Task data:
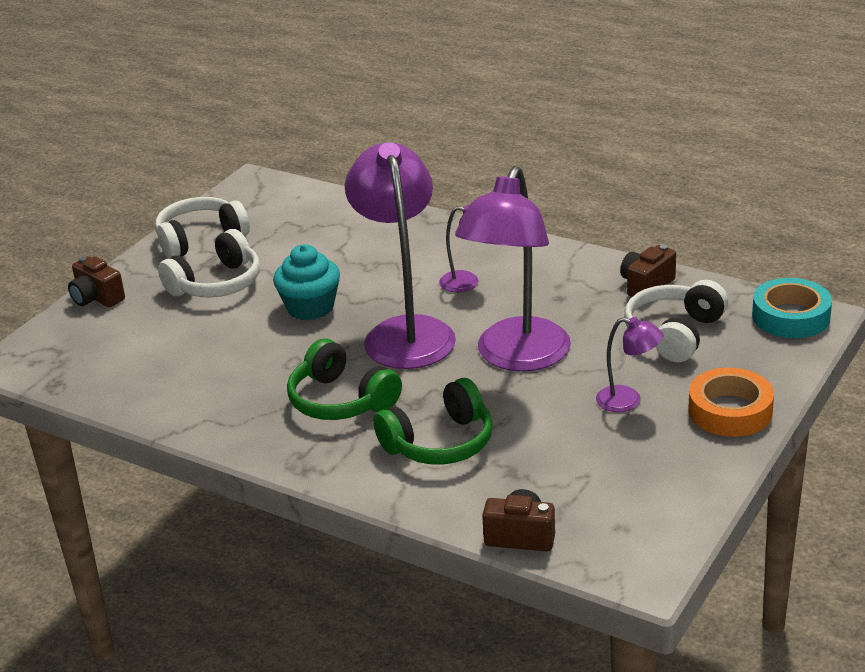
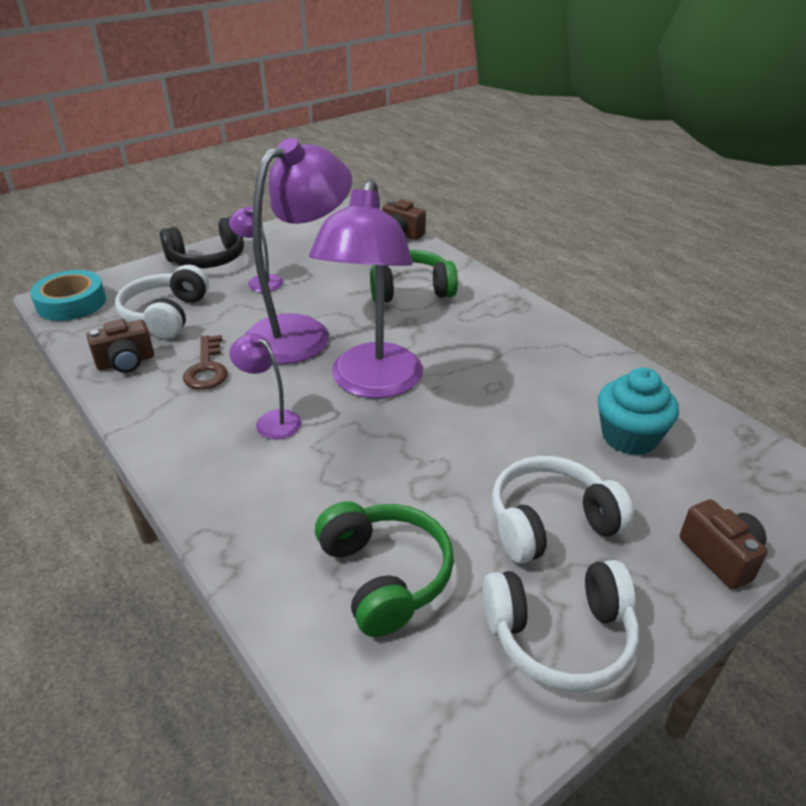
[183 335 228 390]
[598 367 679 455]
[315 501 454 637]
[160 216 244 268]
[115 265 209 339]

Task prompt: Print each entry shown above with exact wording and no pictures.

Solution:
[183 335 228 390]
[598 367 679 455]
[315 501 454 637]
[160 216 244 268]
[115 265 209 339]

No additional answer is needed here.